Exercise data START
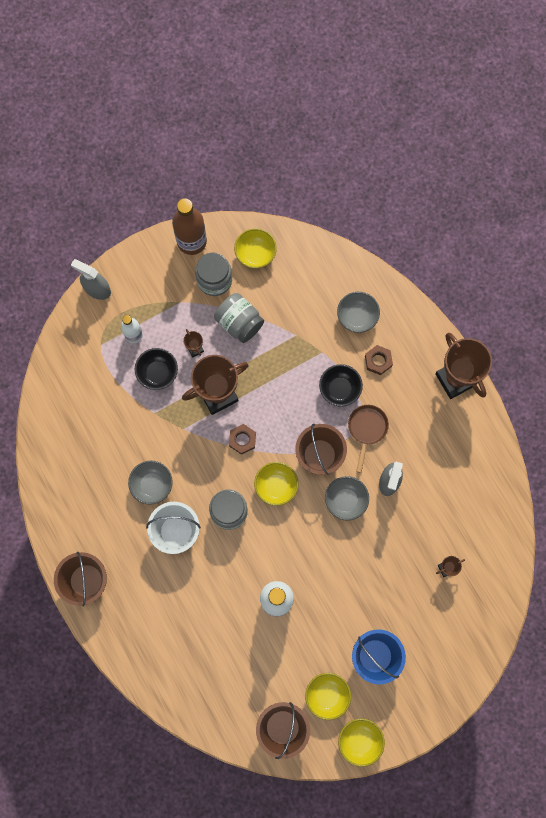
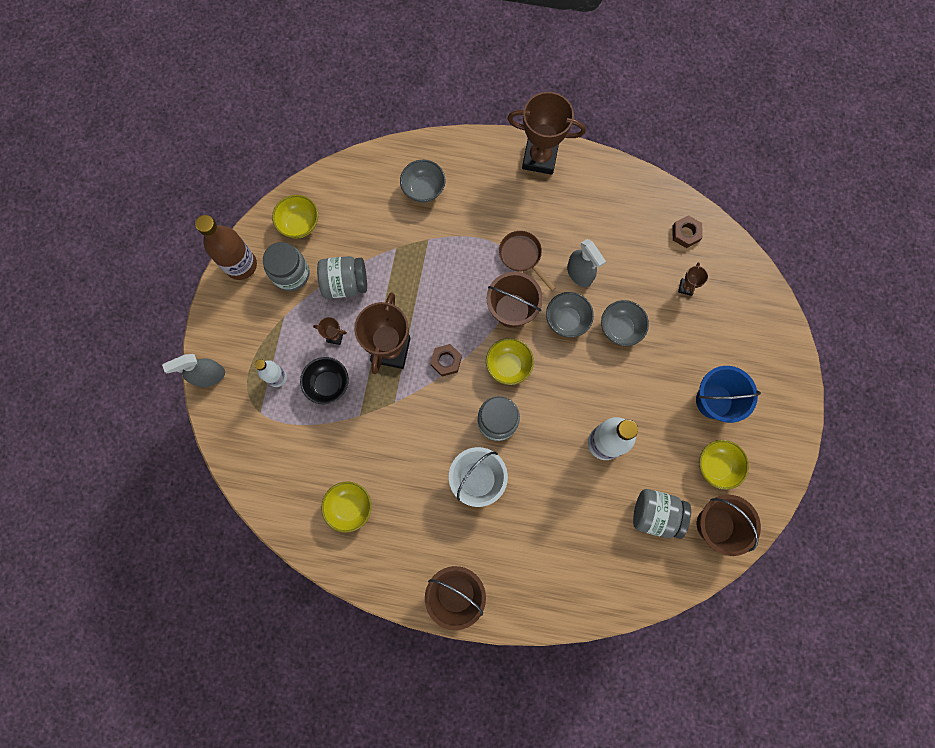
camera: 50 degrees left, 0 degrees up
(152, 485) = (420, 467): grey bowl -> grey bowl (620, 328)
(254, 677) = (655, 514): none -> grey jar
(339, 389) = (471, 250): black bowl -> none
(359, 740) = (774, 470): yellow bowl -> yellow bowl (349, 507)
(378, 361) = (474, 202): brown nut -> brown nut (685, 233)

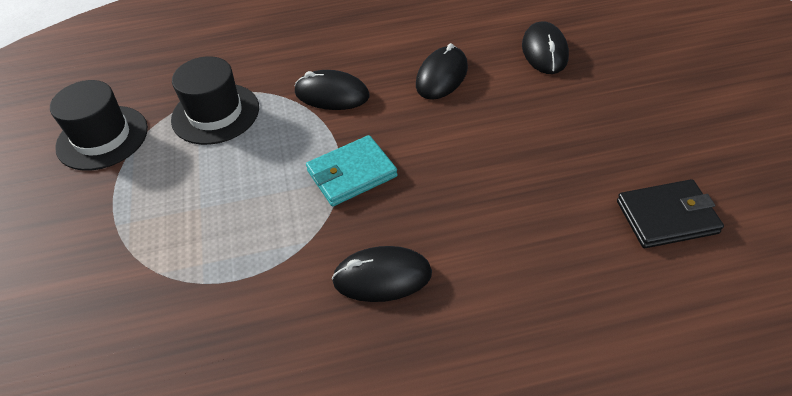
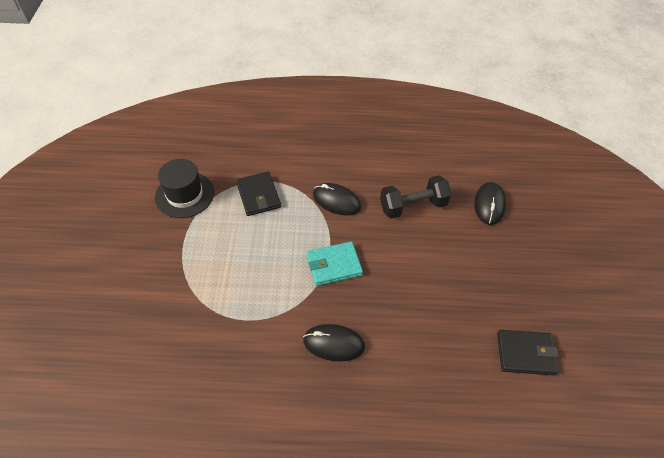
camera: 10 degrees right, 5 degrees up
(215, 113) = (258, 195): black hat -> black wallet
(442, 76) = (413, 206): black mouse -> black dumbbell

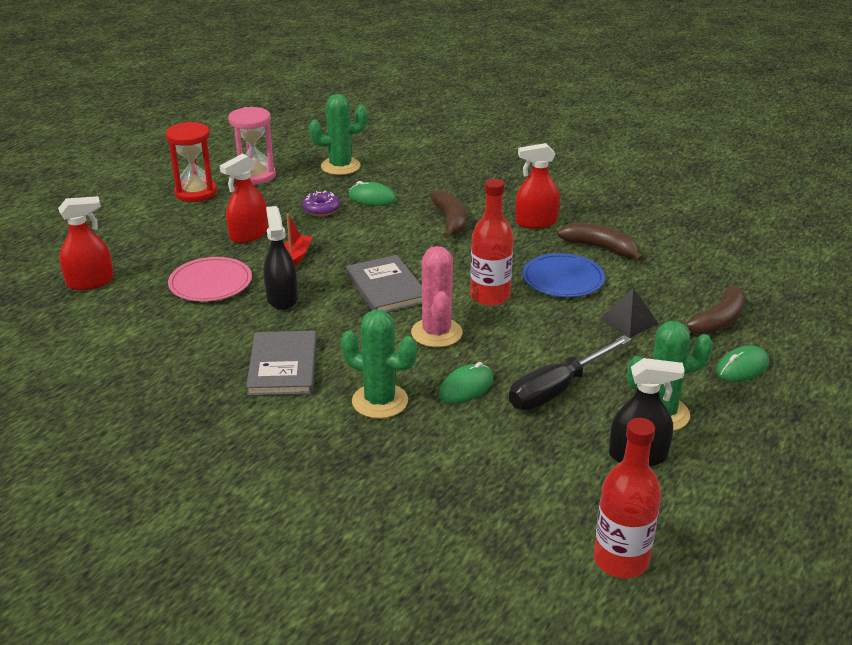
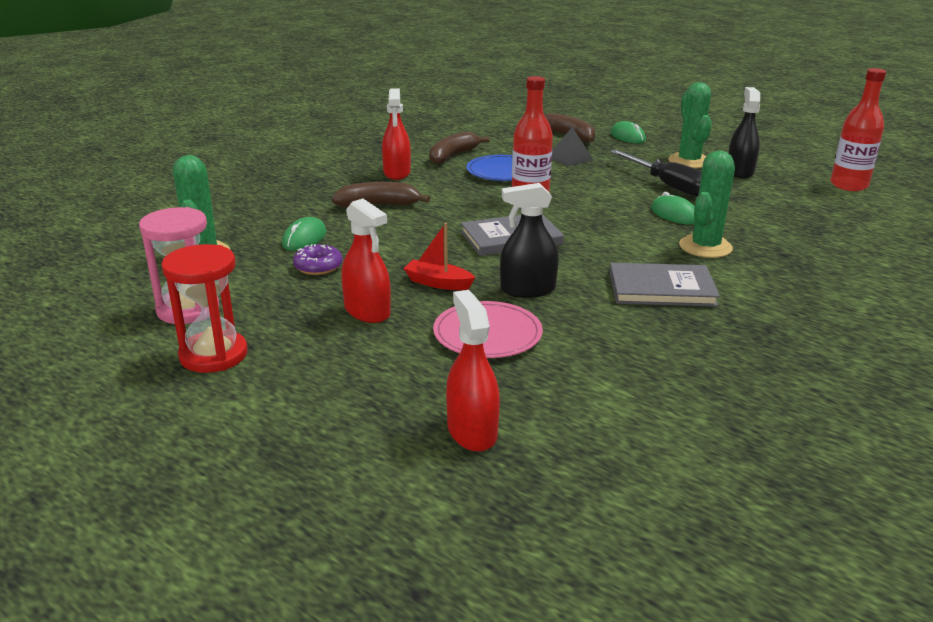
camera: 85 degrees left, 5 degrees down
(436, 333) = (592, 221): pink cactus -> none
Exercise data END
■ **What needs to be done**: Look above for the line with "(254, 677) = (655, 514): none -> grey jar" and the line with "camera: 10 degrees right, 5 degrees up". Output those two and everything between them exactly, pictures excluded.

■ **Task result**:
(254, 677) = (655, 514): none -> grey jar
(339, 389) = (471, 250): black bowl -> none
(359, 740) = (774, 470): yellow bowl -> yellow bowl (349, 507)
(378, 361) = (474, 202): brown nut -> brown nut (685, 233)

camera: 10 degrees right, 5 degrees up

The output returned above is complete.